PROVIDED DATA:
☆ ☆ ☆ ☆ ☆ ☆ ☆
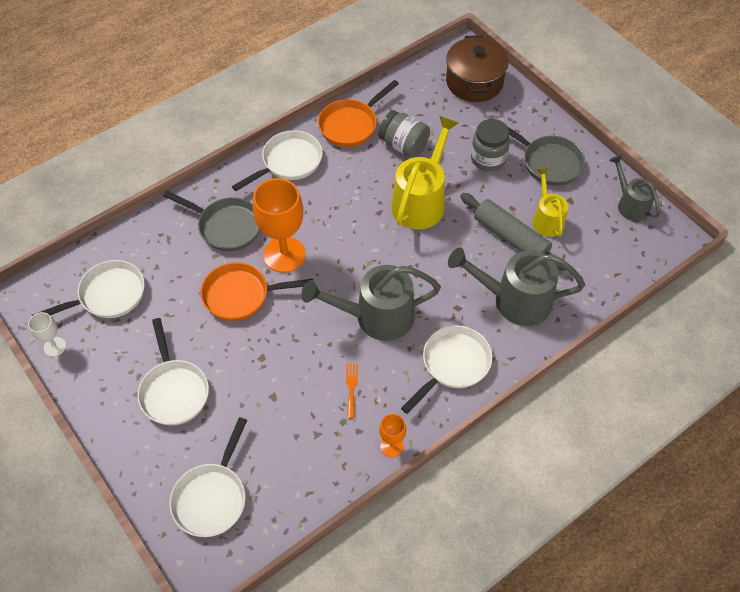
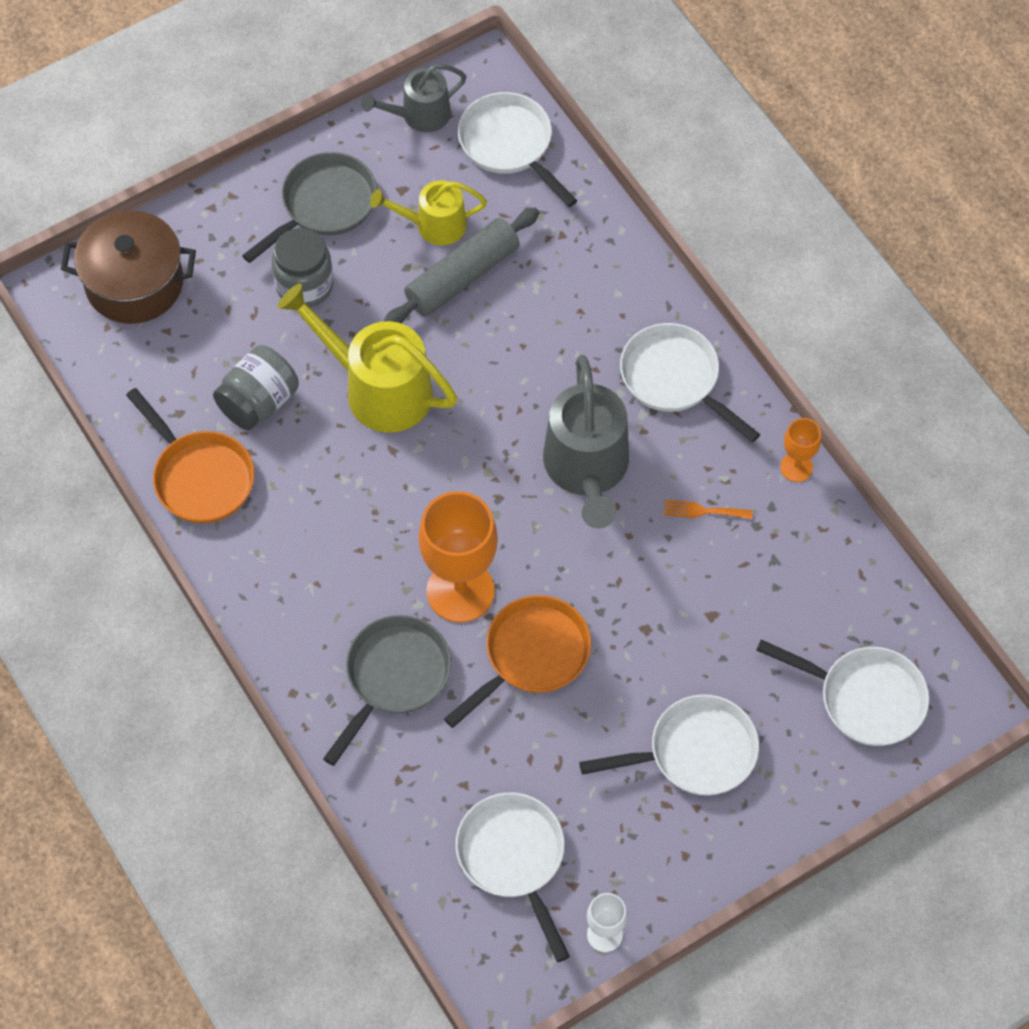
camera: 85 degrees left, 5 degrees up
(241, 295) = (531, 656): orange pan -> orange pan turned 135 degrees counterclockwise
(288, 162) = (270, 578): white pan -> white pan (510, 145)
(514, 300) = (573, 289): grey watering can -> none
☆ ☆ ☆ ☆ ☆ ☆ ☆
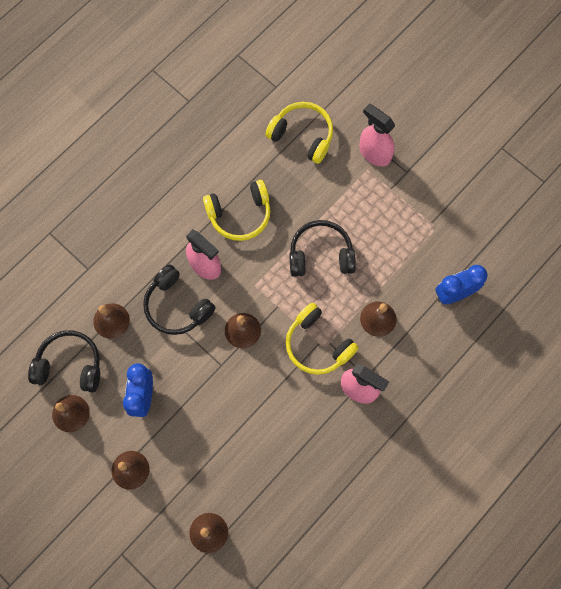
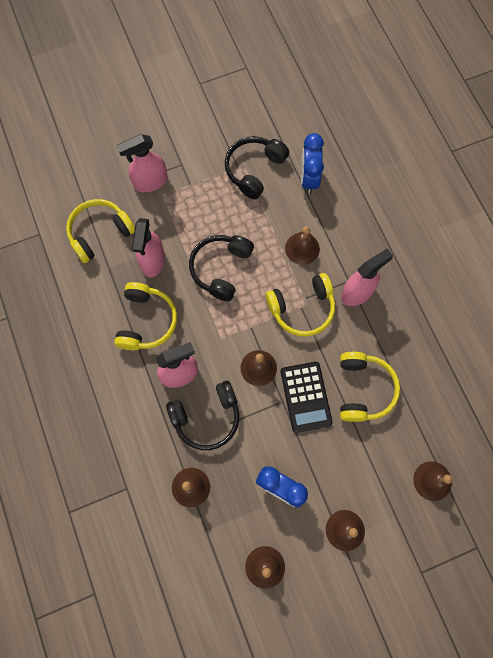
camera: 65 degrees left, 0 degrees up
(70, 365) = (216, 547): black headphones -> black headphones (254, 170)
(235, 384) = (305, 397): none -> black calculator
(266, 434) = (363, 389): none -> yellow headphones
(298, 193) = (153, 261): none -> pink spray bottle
☆ ☆ ☆ ☆ ☆ ☆ ☆
REQUIREMENT:
Look back at the entries above and repeat, unchanged, every line from the line holding "camera: 85 degrees left, 5 degrees up" through the line holding "(514, 300) = (573, 289): grey".

ANSWER SPACE:
camera: 85 degrees left, 5 degrees up
(241, 295) = (531, 656): orange pan -> orange pan turned 135 degrees counterclockwise
(288, 162) = (270, 578): white pan -> white pan (510, 145)
(514, 300) = (573, 289): grey watering can -> none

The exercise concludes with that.